*** Opening of Provided material ***
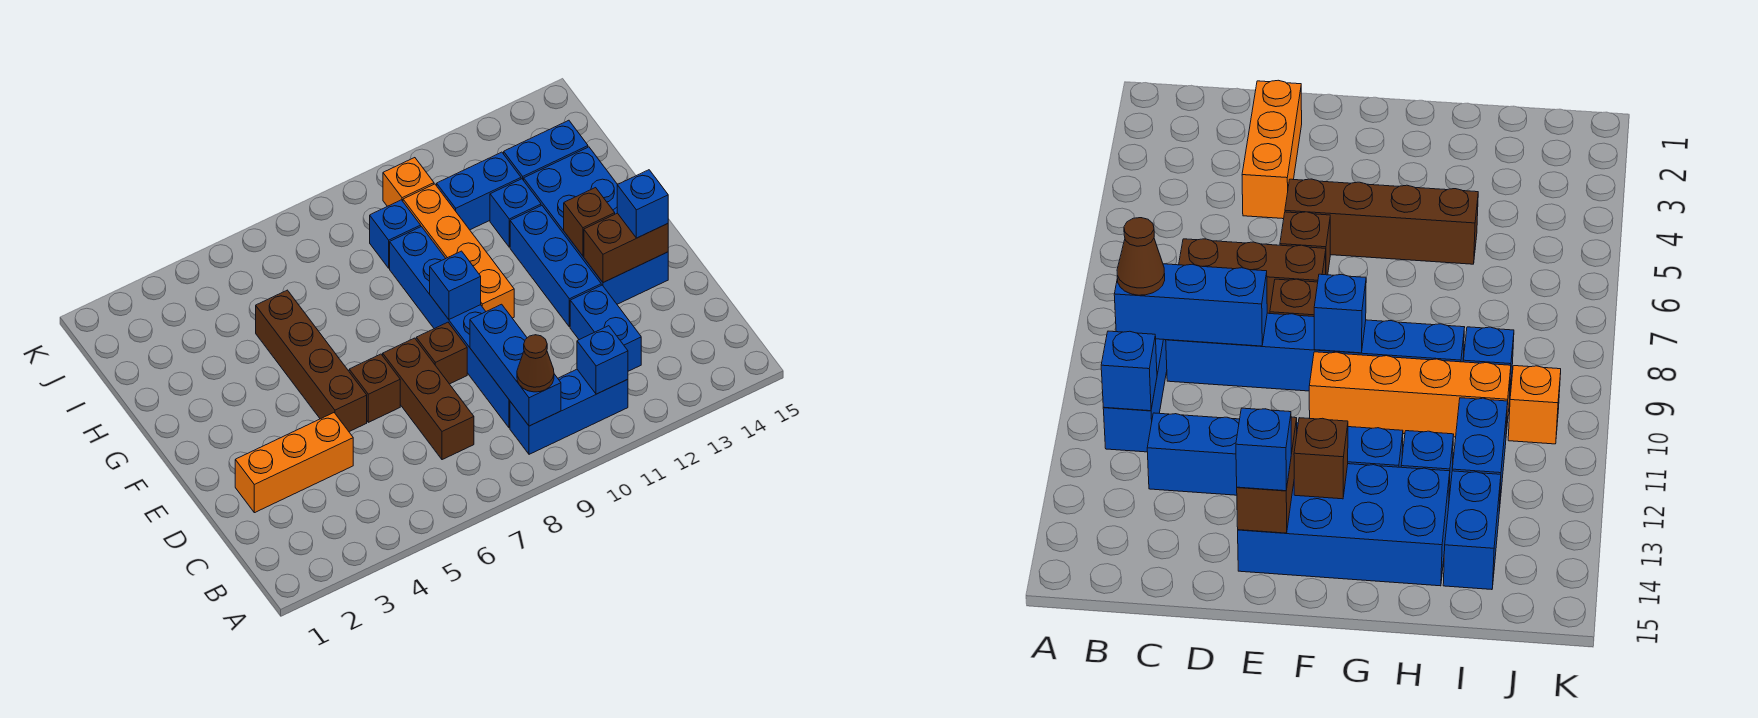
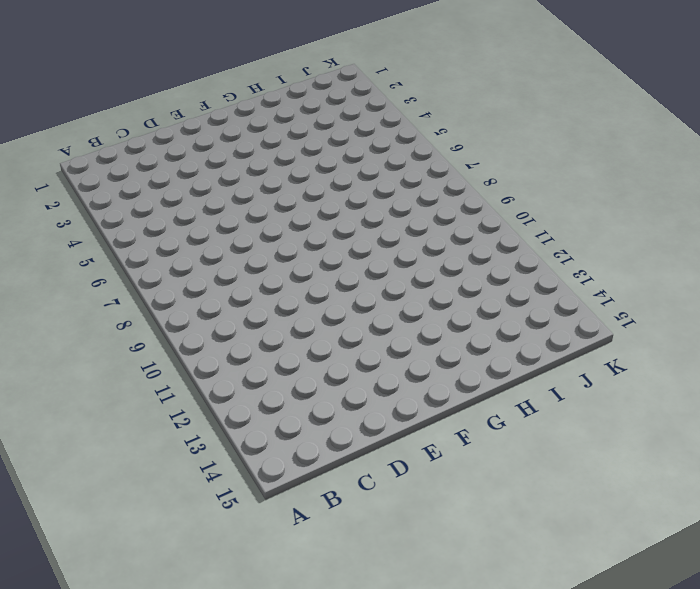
none -> blue brick B9:B11 level 1
none -> brown brick C7:E7 level 1
none -> blue brick C9:H9 level 1

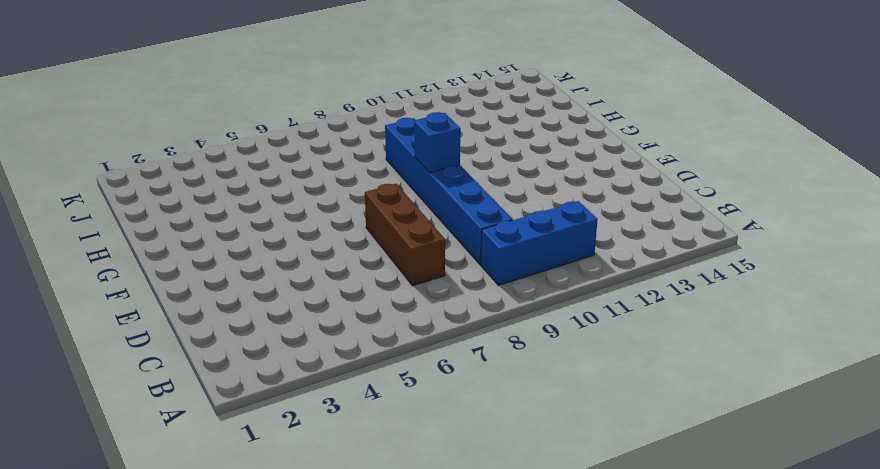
none -> blue brick C12:D12 level 1
none -> orange brick D2:D4 level 1
none -> brown brick E5:H5 level 1

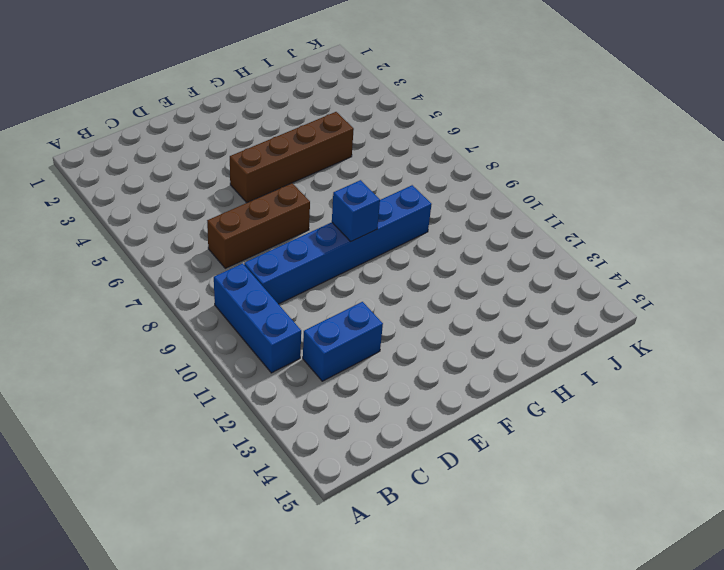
none -> orange brick D2:D4 level 1
none -> brown brick E6 level 1
none -> brown brick E8 level 1

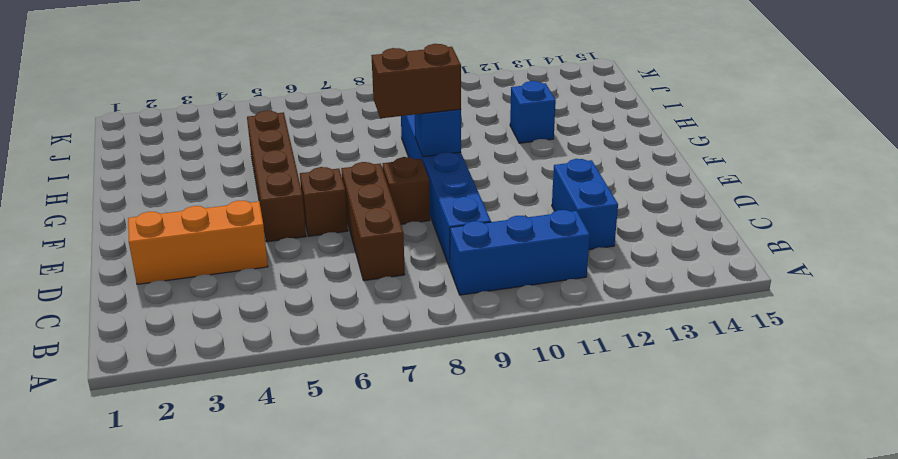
brown brick F8:F9 level 3 -> brown brick E13:E14 level 2
none -> blue brick E12:G12 level 1
none -> blue brick E13:H14 level 1
none -> orange brick F10:I10 level 1

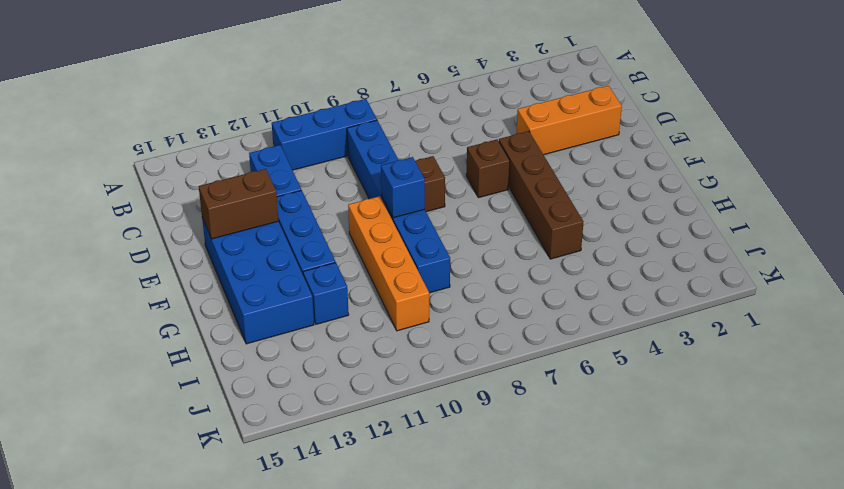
none -> brown brick C7:E7 level 1
none -> blue brick I9 level 1
none -> blue brick I11:I12 level 1

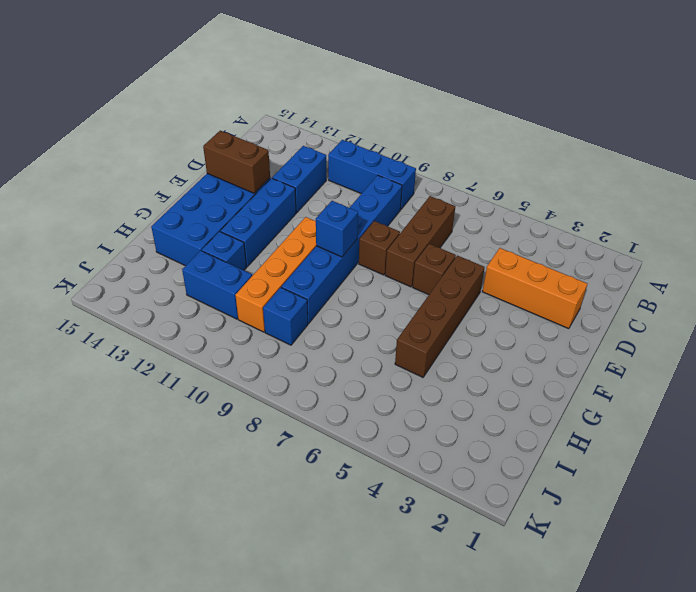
none -> blue brick I13:I14 level 1
none -> orange brick J10 level 1
none -> blue brick B9:D9 level 2

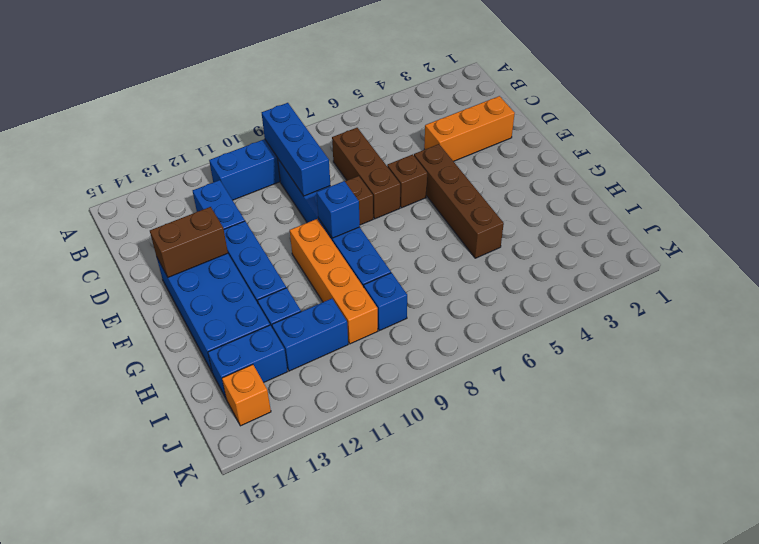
orange brick J14 level 1 -> orange brick J10 level 1
none -> blue brick B11 level 2
none -> brown brick F13 level 2
none -> brown cone B9 level 3

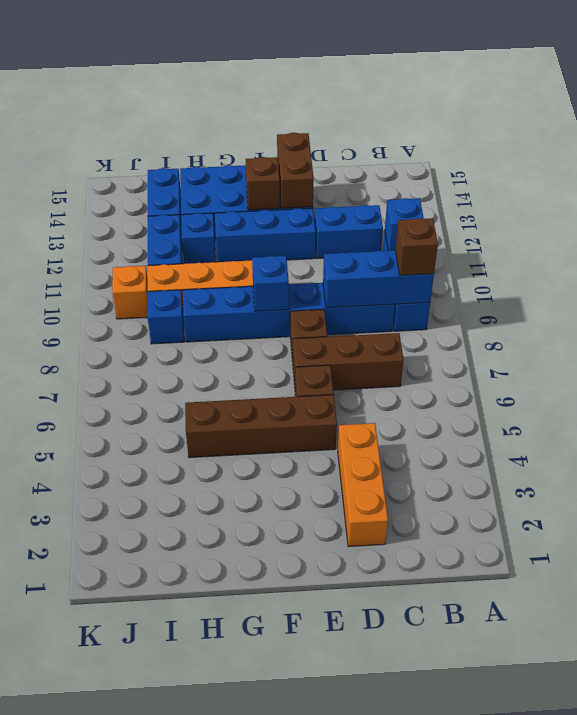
brown brick B9 level 3 -> brown cone B9 level 3
none -> blue brick E14 level 3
*** Close of Provided material ***
# Exercise details
If a line of the listing above holds the string "cone", copy it.

# Solution to the exercise
none -> brown cone B9 level 3
brown brick B9 level 3 -> brown cone B9 level 3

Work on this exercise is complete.